***** RECORD SET

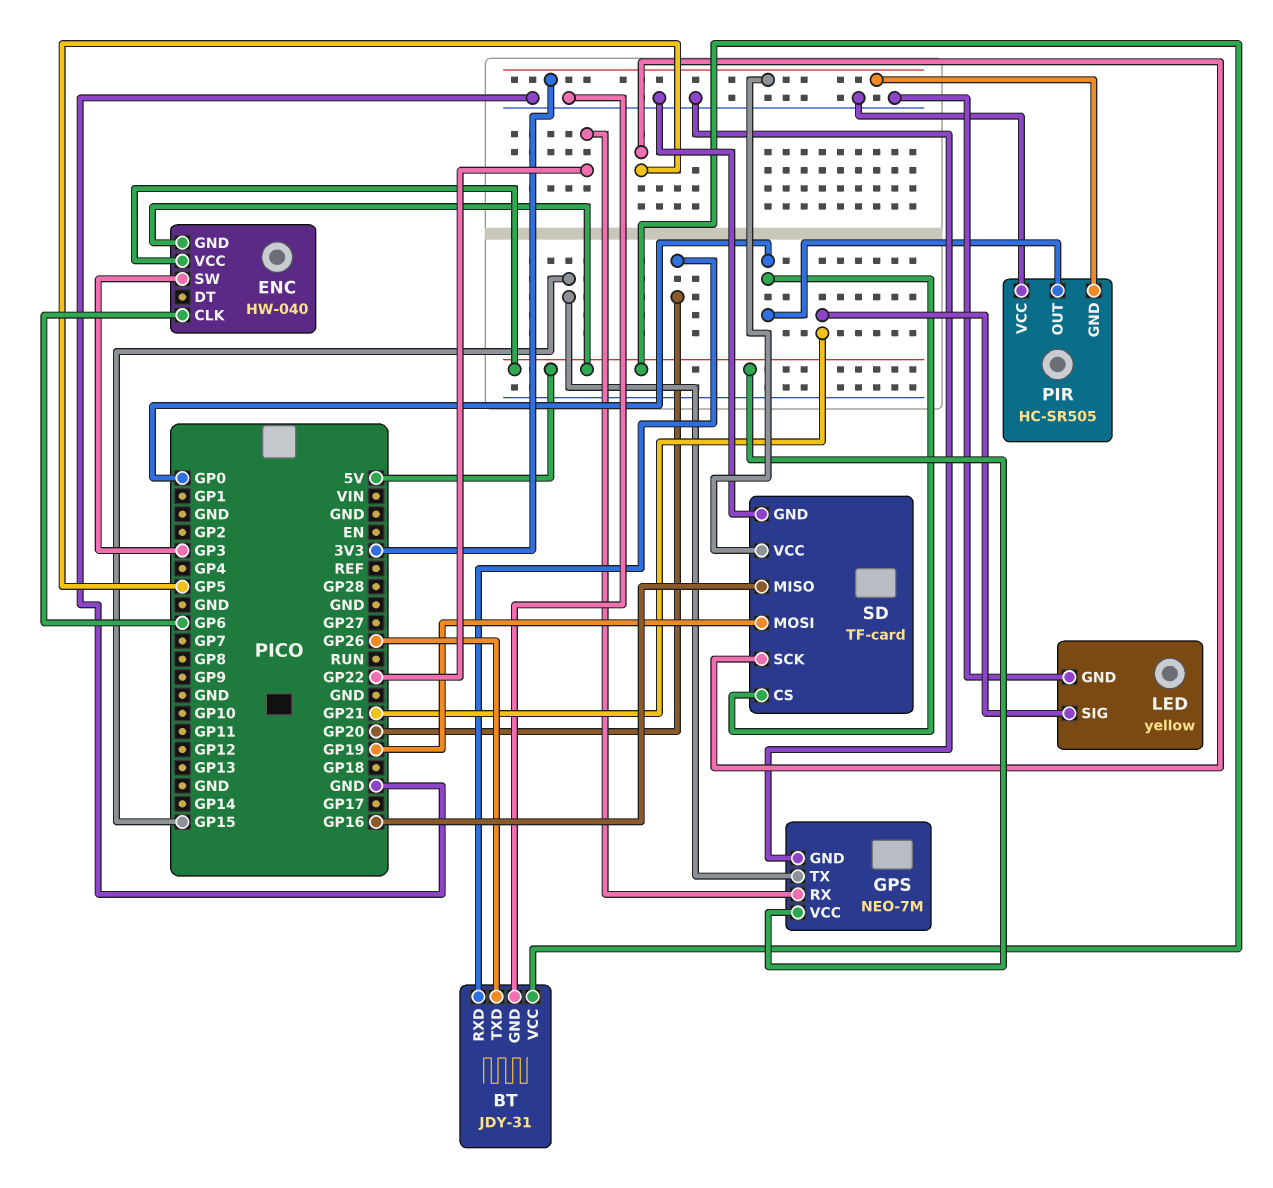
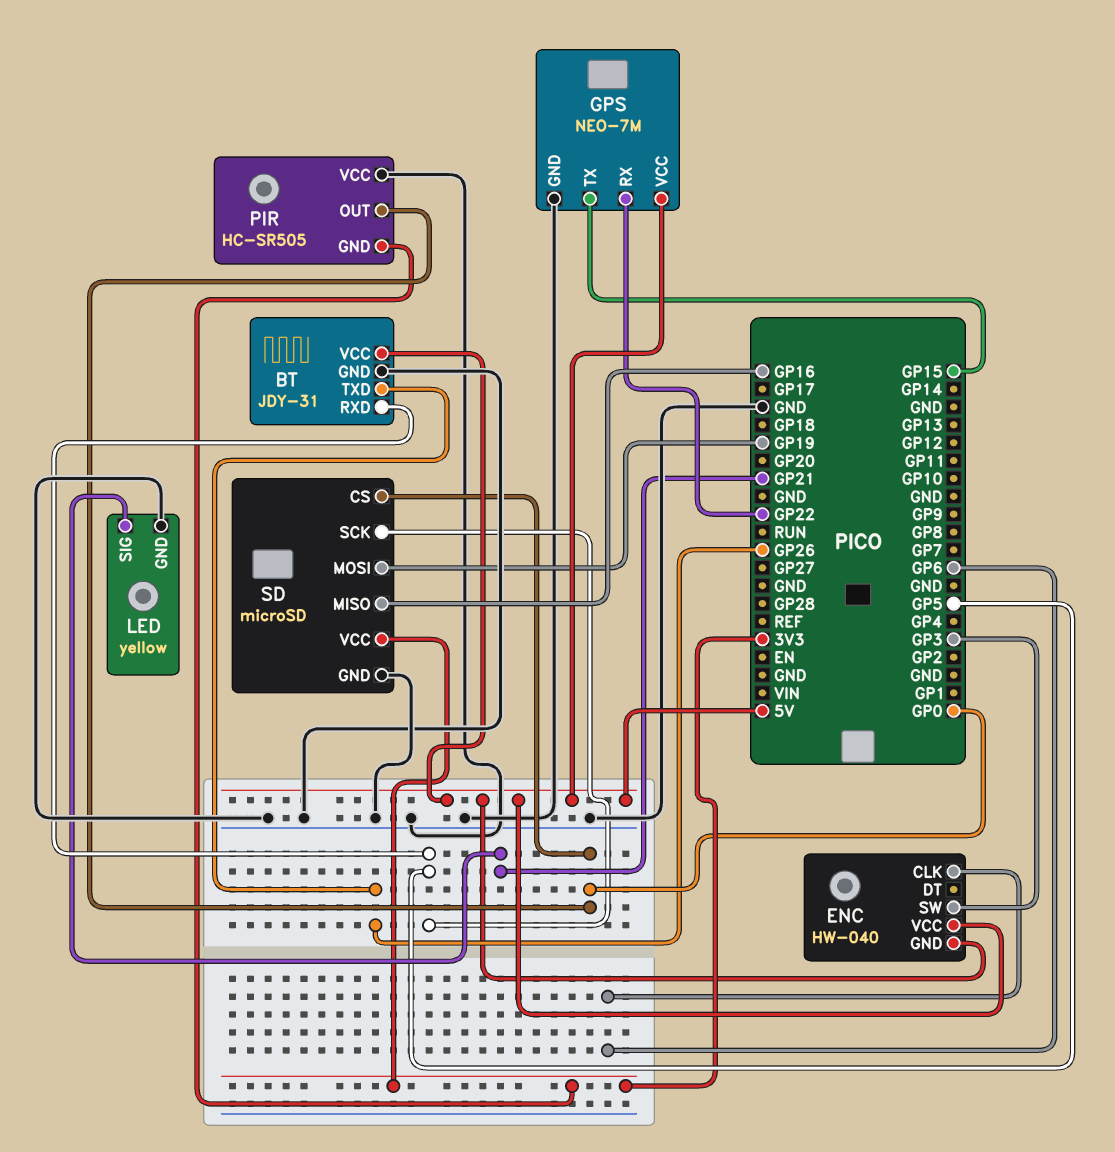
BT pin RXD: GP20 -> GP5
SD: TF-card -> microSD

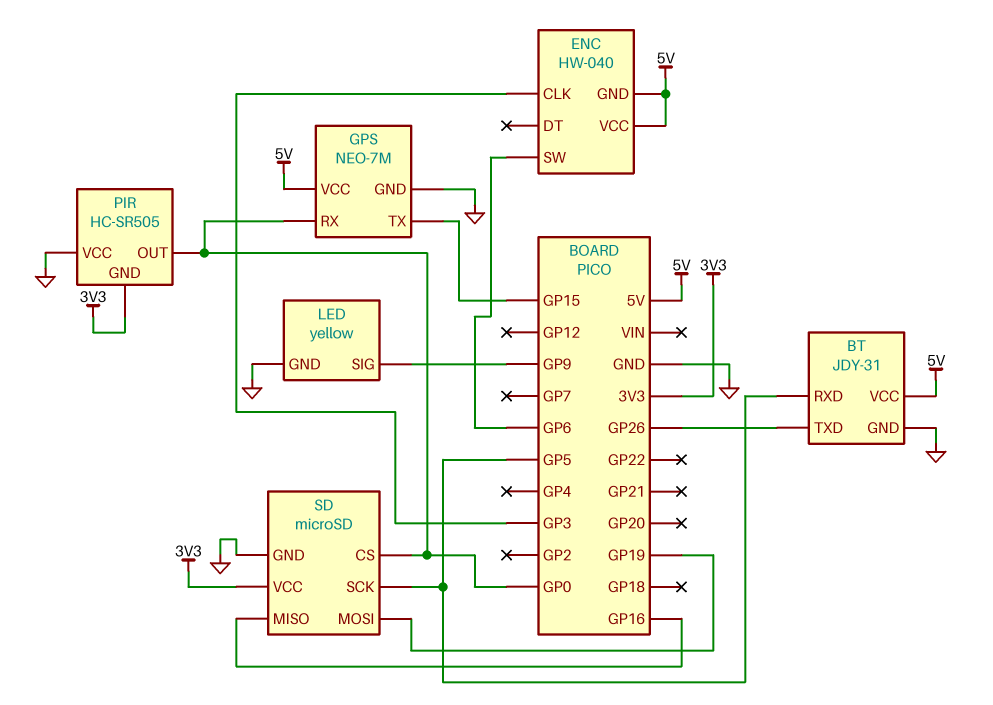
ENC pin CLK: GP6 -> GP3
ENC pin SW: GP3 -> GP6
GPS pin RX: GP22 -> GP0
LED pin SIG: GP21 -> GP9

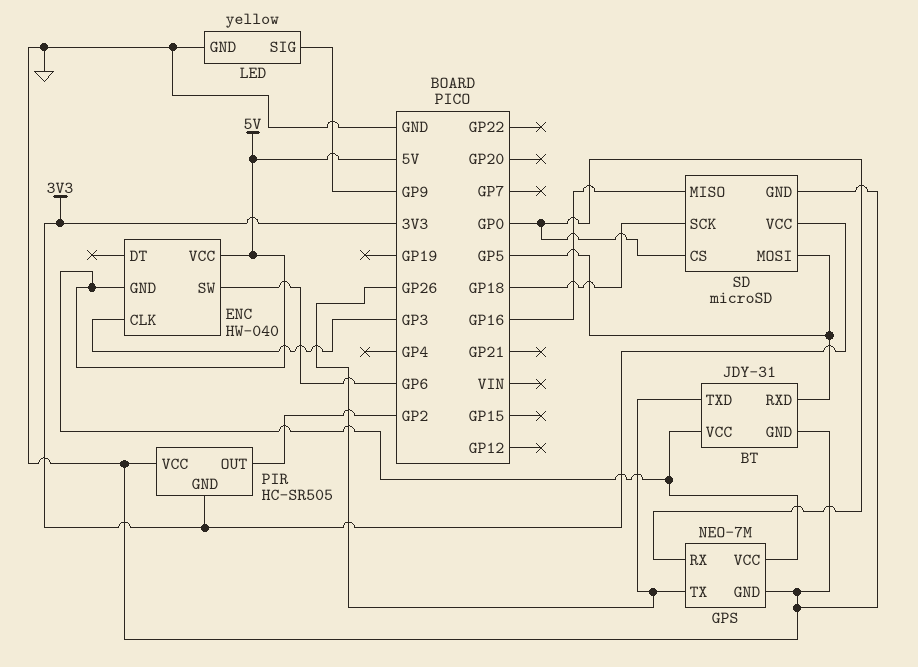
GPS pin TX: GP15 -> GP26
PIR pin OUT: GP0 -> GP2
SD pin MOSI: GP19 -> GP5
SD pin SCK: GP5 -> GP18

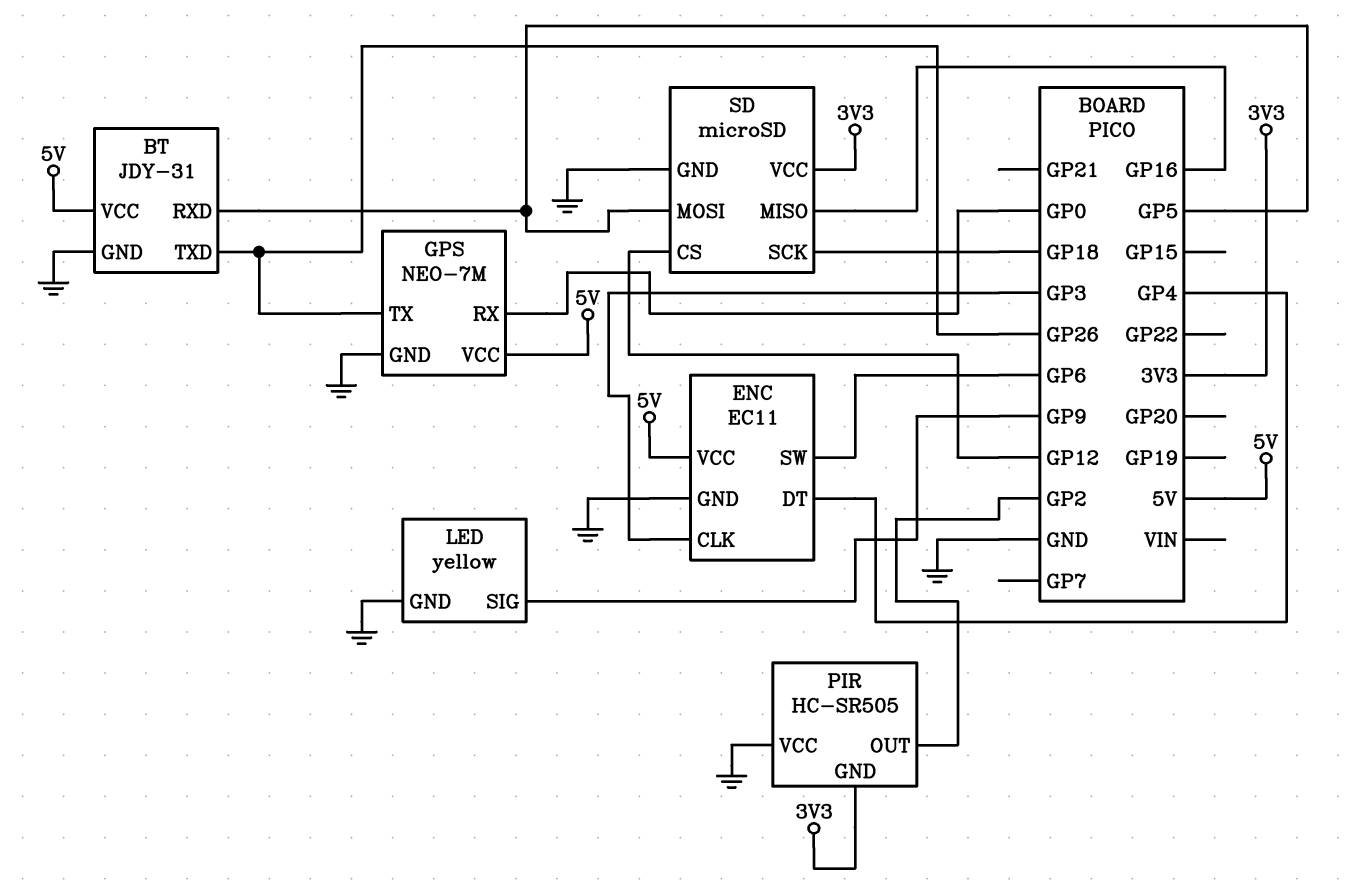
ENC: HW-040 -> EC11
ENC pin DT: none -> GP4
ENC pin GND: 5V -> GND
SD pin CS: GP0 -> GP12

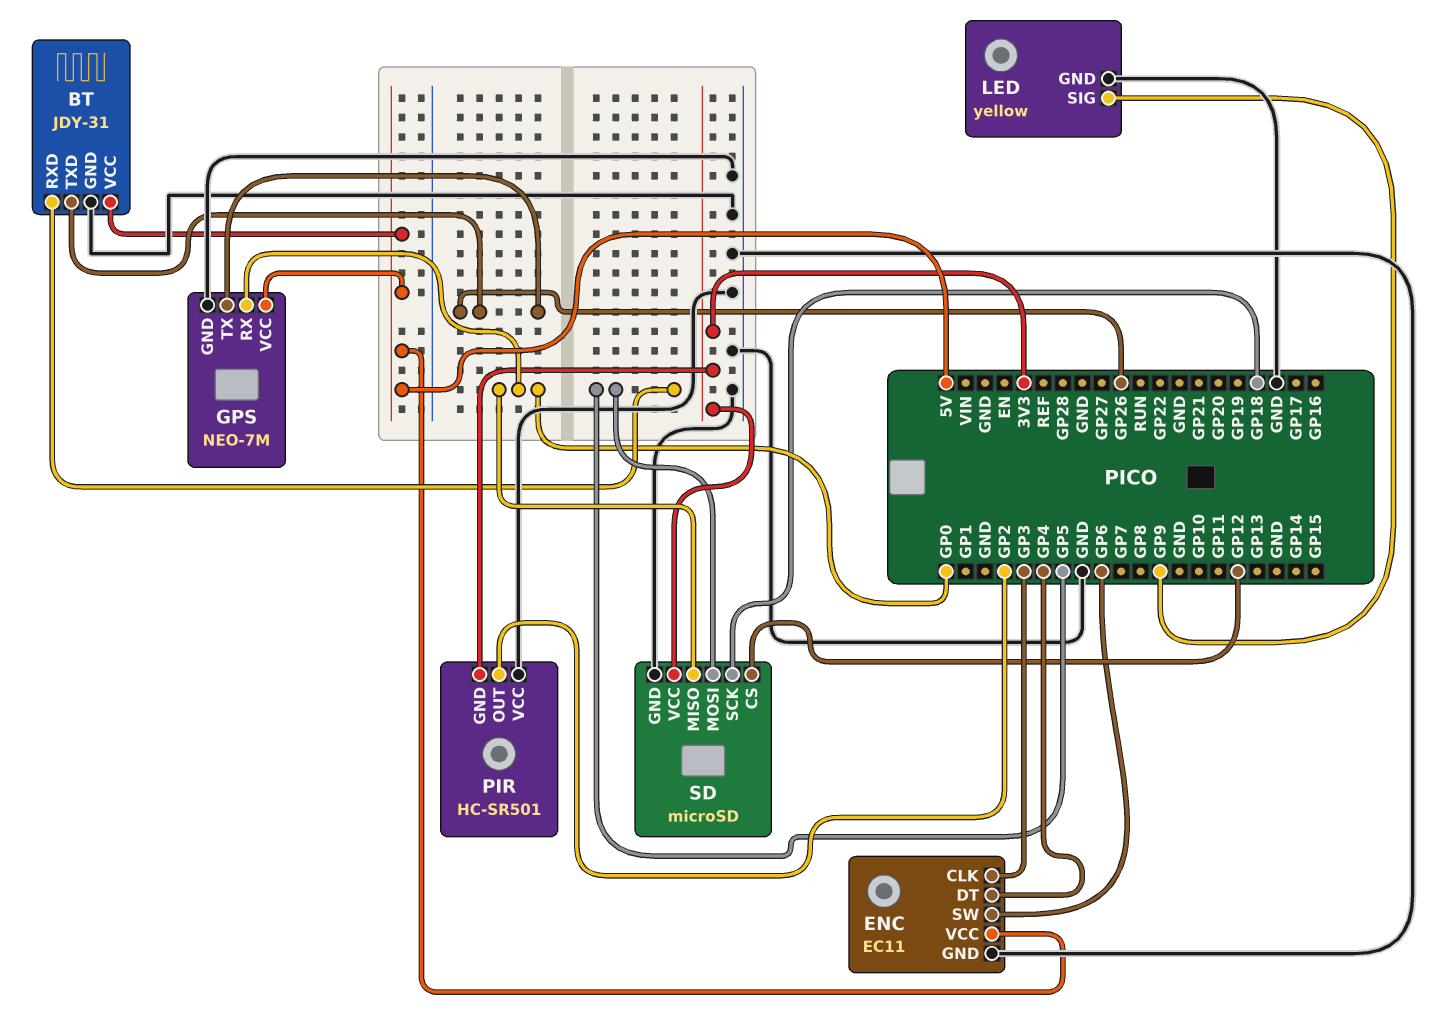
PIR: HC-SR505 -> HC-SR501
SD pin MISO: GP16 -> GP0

**********
***** RECORD SET

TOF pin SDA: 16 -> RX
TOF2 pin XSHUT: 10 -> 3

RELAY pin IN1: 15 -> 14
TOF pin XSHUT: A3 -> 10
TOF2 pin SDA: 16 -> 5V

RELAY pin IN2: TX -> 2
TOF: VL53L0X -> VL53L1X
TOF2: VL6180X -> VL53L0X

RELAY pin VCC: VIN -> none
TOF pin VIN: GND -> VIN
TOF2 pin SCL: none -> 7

**********

TASK PROMPT — Please provide the number of lines in the listing above that contain the word "none", and nothing further.

ANSWER SECTION — 3